- [Input material]
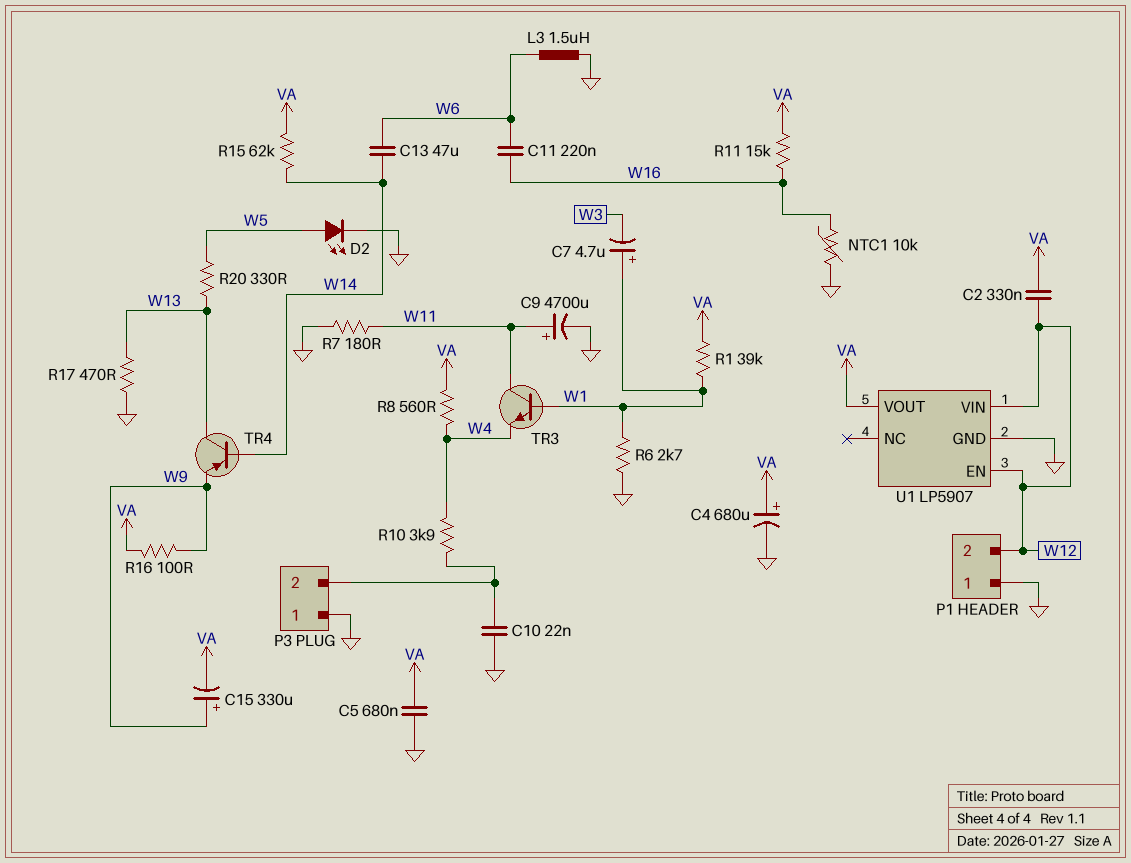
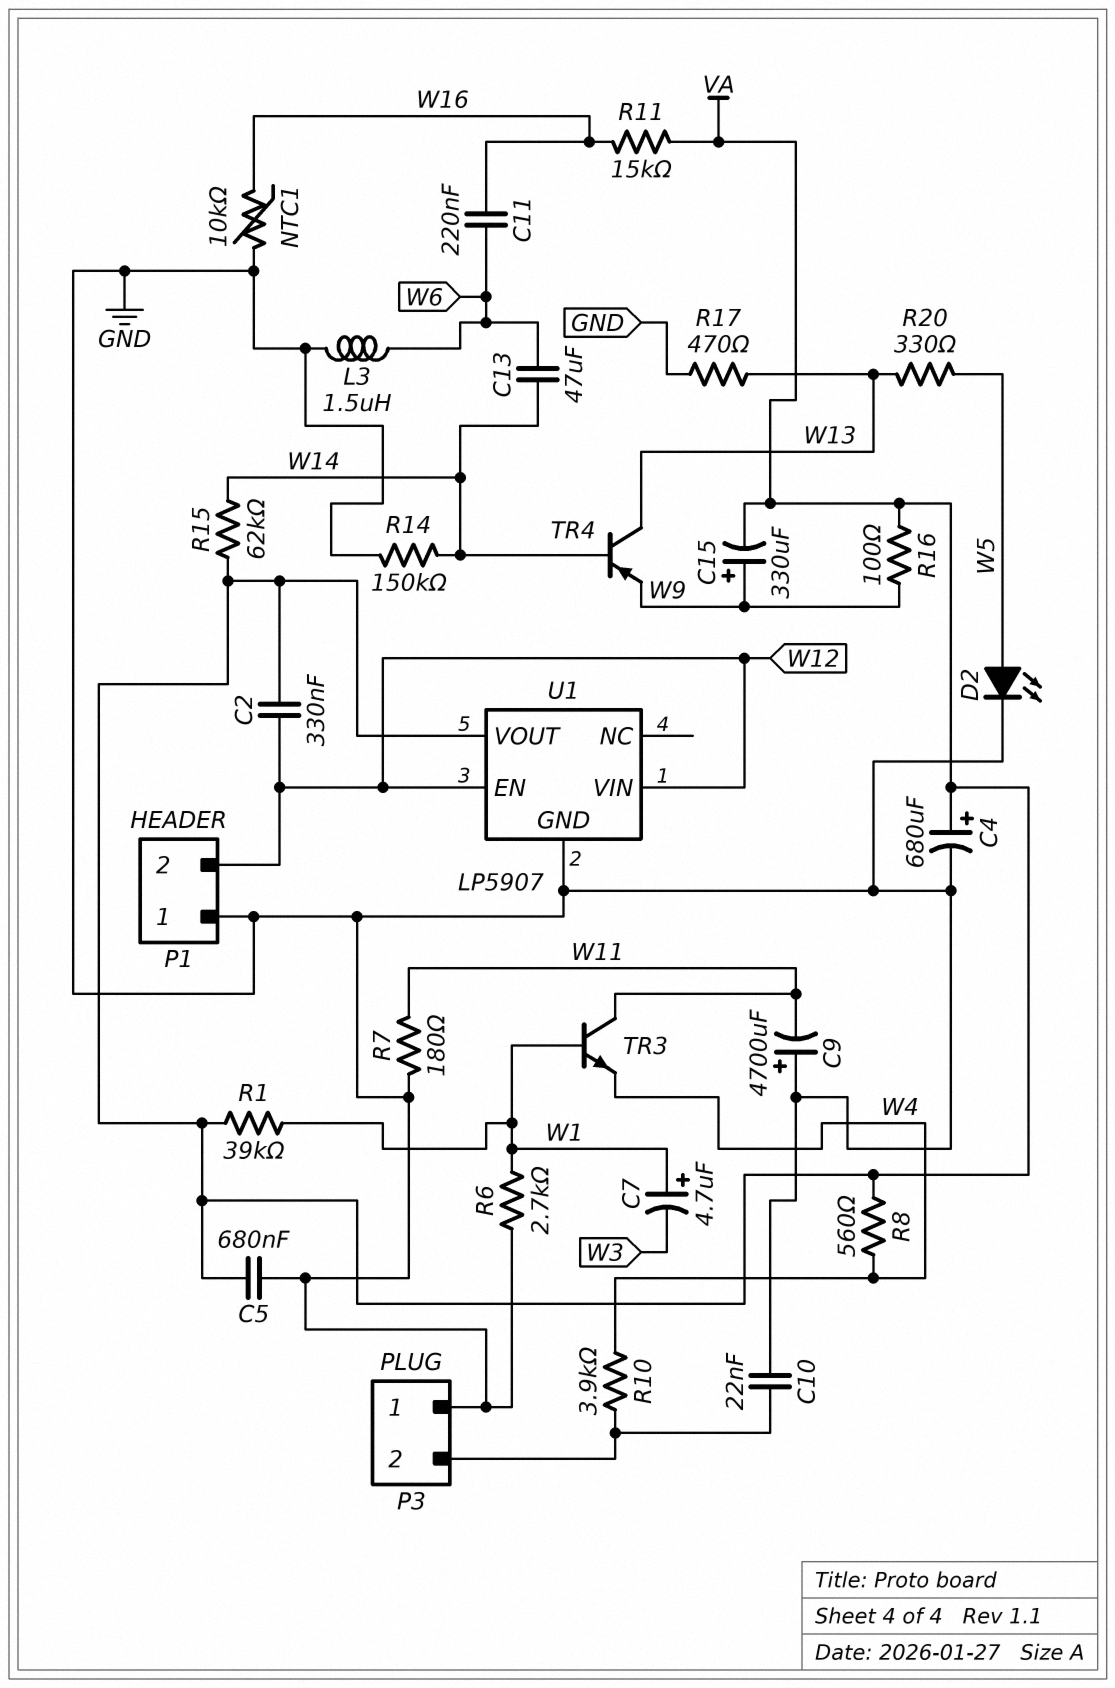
C9: 4700uF (plus W11, minus GND) -> 4700uF (plus GND, minus W11)
R14: none -> 150k (GND, W14)

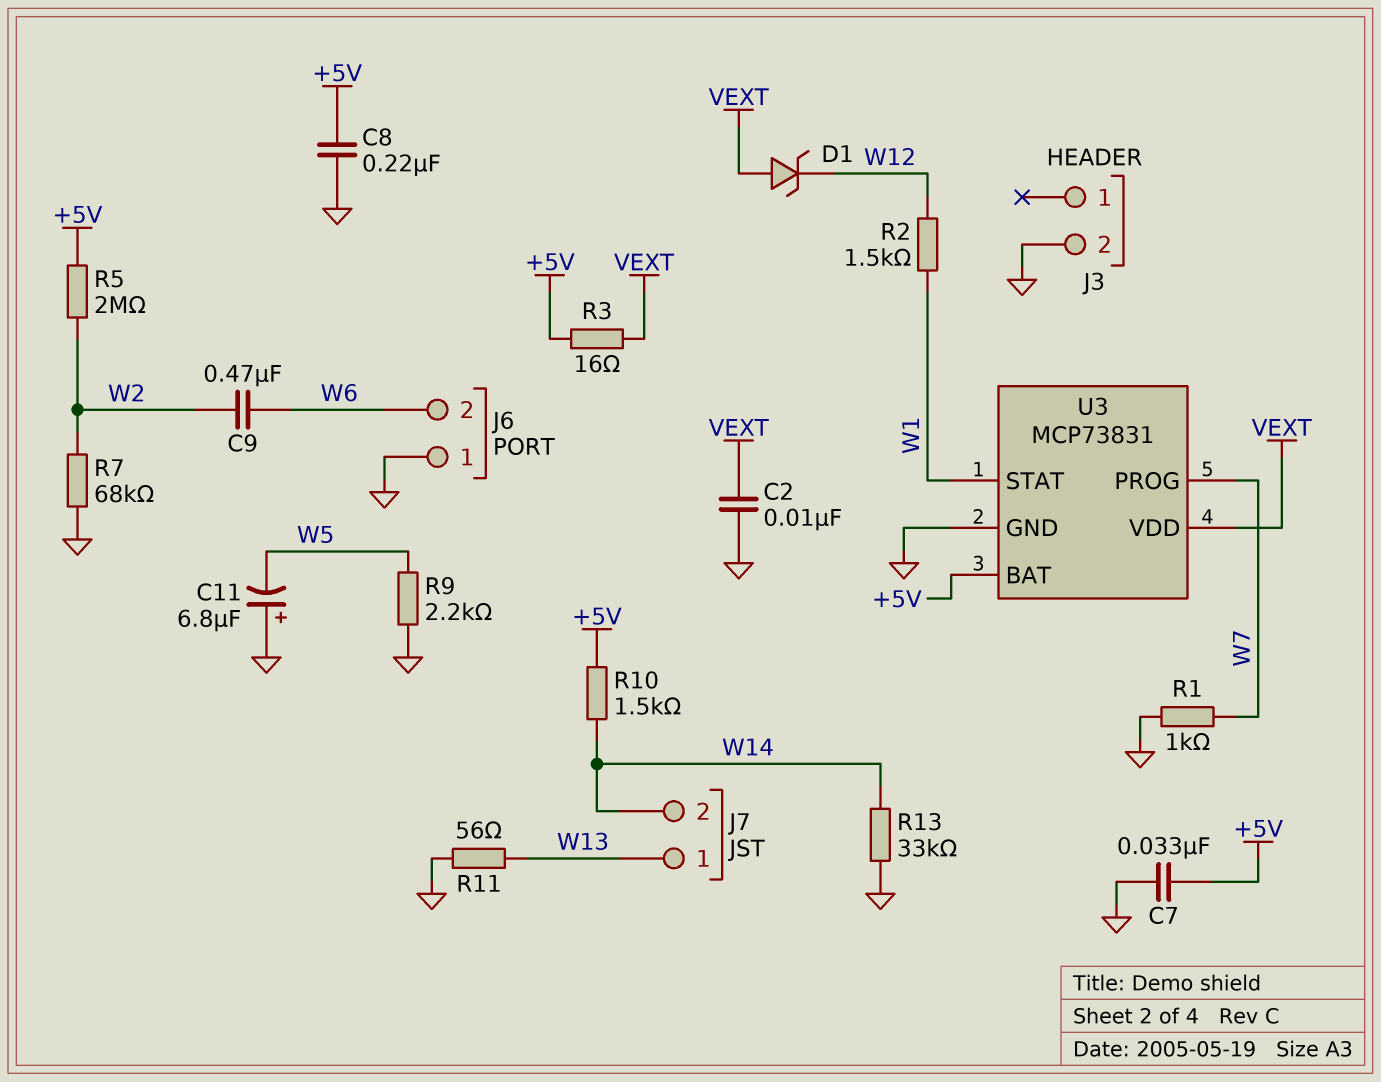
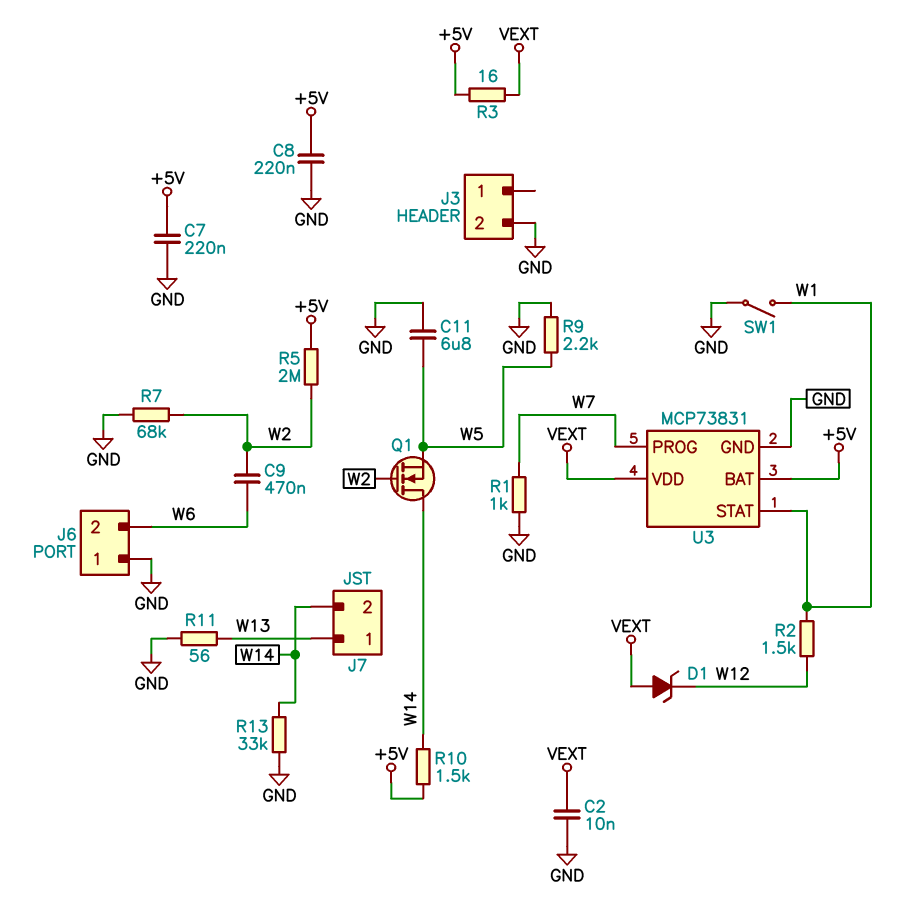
C7: 33nF (+5V, GND) -> 220nF (+5V, GND)
C11: 6.8uF (plus GND, minus W5) -> 6.8uF (GND, W5)
Q1: none -> NMOS (G W2, D W14, S W5)
SW1: none -> switch (GND, W1)

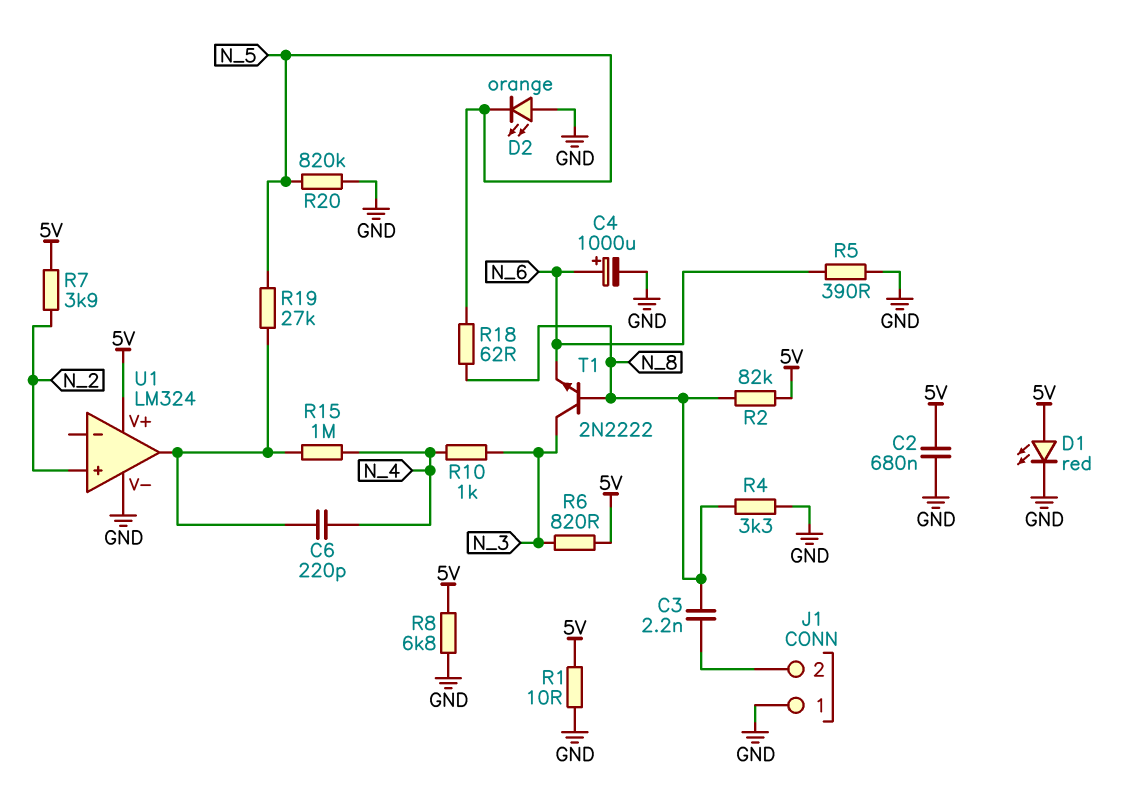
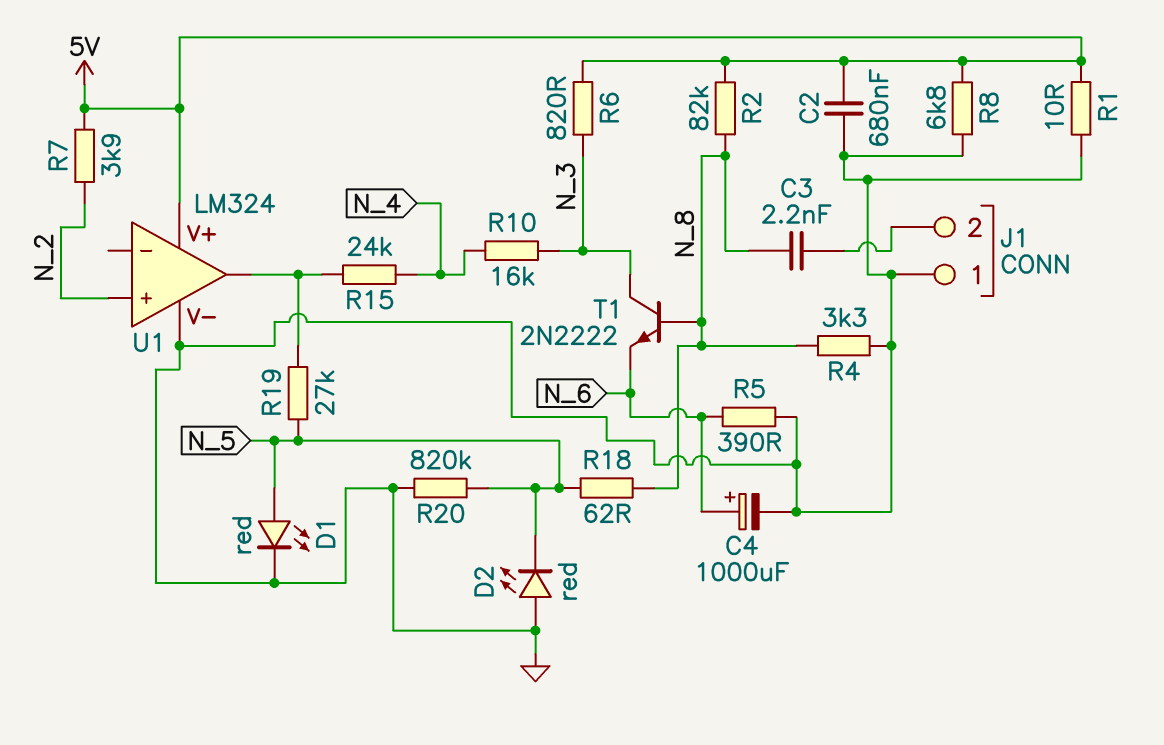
C6: 220pF (N_4, U1/out) -> none
D1: LED red (A 5V, K GND) -> LED red (A N_5, K GND)
D2: LED orange (A GND, K N_5) -> LED red (A GND, K N_5)
R10: 1k (N_3, N_4) -> 16k (N_3, N_4)
R15: 1M (N_4, U1/out) -> 24k (N_4, U1/out)

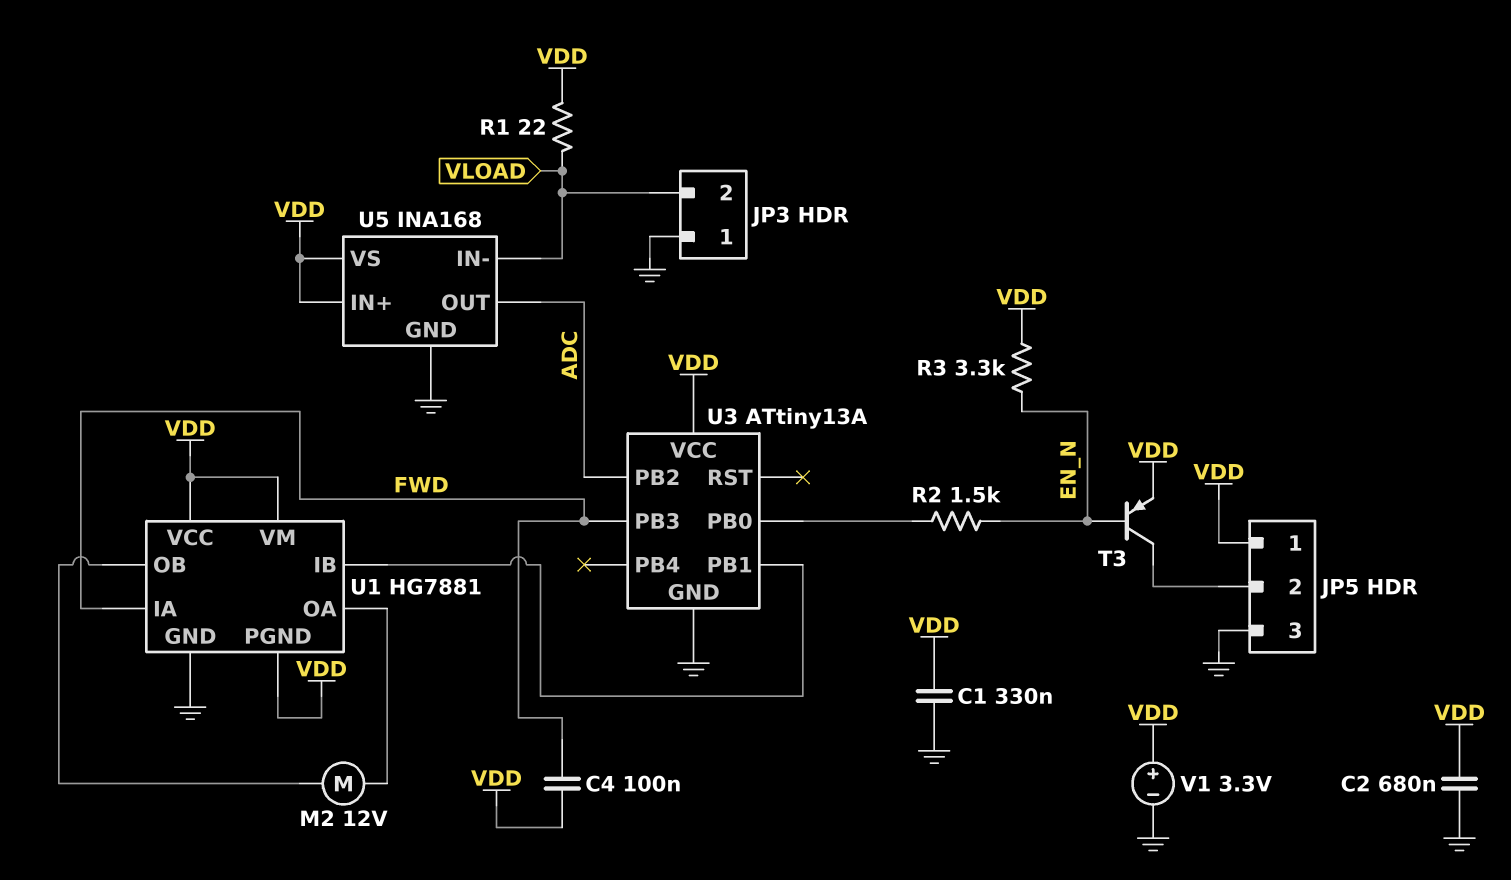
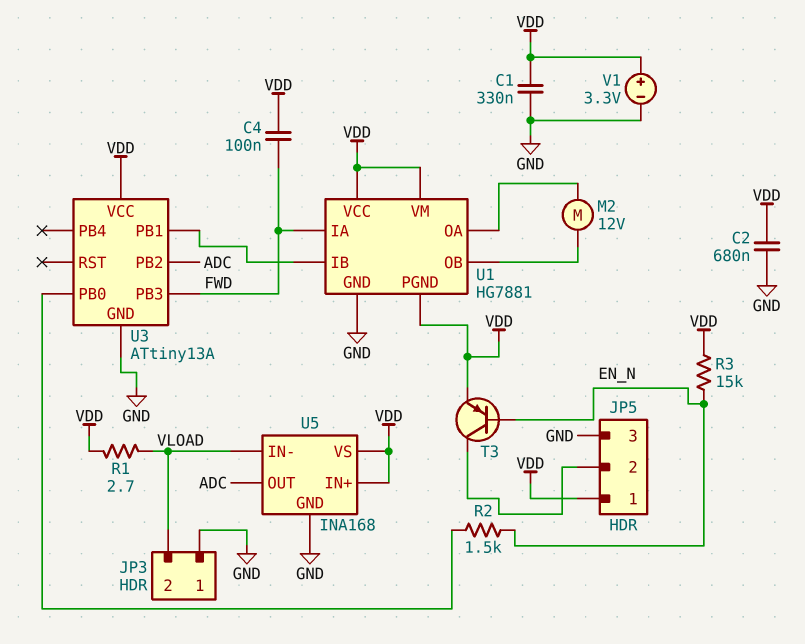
R1: 22 (VDD, VLOAD) -> 2.7 (VDD, VLOAD)
R3: 3.3k (EN_N, VDD) -> 15k (EN_N, VDD)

- [How to complete this task]
Extract every line containing the string "none" from the data above.

- [Task output]
R14: none -> 150k (GND, W14)
Q1: none -> NMOS (G W2, D W14, S W5)
SW1: none -> switch (GND, W1)
C6: 220pF (N_4, U1/out) -> none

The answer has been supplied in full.